Object change listings
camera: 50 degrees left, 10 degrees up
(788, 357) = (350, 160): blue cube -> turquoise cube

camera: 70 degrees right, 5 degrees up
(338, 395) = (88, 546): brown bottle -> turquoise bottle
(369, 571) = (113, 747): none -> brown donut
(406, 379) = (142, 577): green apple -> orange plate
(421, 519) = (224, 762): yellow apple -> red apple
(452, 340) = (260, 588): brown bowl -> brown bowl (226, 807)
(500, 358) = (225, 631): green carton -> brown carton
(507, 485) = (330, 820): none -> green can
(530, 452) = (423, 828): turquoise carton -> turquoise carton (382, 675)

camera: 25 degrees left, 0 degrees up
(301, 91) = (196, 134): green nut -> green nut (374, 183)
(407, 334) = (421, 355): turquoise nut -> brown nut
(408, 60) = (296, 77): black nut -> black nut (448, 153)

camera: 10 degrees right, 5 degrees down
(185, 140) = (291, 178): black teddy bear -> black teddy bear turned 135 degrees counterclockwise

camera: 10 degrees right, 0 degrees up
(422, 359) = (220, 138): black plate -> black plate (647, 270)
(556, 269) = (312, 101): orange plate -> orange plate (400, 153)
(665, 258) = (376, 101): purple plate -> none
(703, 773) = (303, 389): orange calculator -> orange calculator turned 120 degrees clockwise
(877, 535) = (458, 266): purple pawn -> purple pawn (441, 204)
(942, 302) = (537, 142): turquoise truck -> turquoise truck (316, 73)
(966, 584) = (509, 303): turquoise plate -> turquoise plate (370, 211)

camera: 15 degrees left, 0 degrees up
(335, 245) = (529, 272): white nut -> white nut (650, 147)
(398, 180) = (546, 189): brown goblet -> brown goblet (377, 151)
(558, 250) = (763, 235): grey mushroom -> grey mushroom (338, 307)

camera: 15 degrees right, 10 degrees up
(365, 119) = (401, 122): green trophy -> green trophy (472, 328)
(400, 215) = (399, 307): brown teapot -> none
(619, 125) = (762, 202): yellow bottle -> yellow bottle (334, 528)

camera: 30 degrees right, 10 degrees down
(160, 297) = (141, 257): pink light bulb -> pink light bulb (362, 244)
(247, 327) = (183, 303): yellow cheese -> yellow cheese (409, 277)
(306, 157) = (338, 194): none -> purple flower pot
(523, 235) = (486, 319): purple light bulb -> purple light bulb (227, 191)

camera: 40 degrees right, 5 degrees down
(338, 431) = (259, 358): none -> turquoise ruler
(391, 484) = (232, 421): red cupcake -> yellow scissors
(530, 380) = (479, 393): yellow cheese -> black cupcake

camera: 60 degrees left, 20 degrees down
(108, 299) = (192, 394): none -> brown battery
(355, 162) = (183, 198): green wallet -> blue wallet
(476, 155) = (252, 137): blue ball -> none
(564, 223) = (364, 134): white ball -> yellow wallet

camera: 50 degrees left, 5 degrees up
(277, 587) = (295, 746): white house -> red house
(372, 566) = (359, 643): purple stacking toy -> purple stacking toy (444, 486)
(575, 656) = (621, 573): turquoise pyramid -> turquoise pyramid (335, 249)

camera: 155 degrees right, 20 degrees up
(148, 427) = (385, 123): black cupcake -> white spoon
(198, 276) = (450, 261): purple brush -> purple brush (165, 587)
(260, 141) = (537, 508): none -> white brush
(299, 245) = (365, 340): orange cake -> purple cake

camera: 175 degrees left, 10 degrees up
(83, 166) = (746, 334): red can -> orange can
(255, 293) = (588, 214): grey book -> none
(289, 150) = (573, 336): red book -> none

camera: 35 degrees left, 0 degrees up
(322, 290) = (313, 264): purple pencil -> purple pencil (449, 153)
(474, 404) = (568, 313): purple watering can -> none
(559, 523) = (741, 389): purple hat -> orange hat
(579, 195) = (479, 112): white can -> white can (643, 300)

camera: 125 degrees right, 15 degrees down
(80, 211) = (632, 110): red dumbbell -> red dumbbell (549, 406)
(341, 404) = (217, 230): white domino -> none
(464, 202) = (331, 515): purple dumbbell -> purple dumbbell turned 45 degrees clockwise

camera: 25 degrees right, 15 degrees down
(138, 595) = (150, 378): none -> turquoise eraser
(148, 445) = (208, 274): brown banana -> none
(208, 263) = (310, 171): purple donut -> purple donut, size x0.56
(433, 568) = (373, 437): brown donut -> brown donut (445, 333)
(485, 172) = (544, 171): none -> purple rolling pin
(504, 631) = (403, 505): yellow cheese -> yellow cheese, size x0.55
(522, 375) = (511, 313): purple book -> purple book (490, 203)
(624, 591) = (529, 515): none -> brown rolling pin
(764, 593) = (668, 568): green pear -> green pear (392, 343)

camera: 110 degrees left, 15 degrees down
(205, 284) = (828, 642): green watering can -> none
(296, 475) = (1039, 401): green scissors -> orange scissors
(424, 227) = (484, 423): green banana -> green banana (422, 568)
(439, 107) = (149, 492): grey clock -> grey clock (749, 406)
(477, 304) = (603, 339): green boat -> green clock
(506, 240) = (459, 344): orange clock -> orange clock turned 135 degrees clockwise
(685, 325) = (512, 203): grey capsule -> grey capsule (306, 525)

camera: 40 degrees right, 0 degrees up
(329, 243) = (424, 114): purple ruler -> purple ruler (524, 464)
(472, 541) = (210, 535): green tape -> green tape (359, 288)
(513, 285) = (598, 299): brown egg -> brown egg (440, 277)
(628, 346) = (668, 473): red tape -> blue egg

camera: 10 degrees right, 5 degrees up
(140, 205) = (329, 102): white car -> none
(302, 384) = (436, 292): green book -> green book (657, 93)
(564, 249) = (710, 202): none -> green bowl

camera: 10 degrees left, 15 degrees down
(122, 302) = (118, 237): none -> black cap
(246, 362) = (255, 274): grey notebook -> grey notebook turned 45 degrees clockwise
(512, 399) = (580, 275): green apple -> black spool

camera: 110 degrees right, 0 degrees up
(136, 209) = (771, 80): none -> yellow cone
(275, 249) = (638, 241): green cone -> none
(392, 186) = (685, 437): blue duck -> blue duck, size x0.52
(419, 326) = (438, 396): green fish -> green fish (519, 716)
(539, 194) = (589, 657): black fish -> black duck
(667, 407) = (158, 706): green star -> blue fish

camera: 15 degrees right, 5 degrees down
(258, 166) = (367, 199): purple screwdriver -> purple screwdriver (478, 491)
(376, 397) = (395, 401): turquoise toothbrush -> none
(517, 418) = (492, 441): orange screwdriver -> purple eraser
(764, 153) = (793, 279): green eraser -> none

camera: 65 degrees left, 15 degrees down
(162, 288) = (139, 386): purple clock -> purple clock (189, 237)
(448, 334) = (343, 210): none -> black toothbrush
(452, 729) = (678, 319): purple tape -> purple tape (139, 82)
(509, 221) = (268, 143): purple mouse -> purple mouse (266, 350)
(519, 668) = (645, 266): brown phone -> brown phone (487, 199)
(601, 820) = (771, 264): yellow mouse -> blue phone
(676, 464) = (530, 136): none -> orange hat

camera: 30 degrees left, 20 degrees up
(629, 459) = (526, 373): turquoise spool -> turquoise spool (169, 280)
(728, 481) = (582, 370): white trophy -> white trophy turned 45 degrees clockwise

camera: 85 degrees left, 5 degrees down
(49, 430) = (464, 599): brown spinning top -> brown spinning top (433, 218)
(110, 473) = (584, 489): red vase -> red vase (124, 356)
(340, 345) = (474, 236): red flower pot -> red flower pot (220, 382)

Exercise brief »
Taking the records above as input, show every line in which the word "bulb" is present.

Result for this exercise »
(160, 297) = (141, 257): pink light bulb -> pink light bulb (362, 244)
(523, 235) = (486, 319): purple light bulb -> purple light bulb (227, 191)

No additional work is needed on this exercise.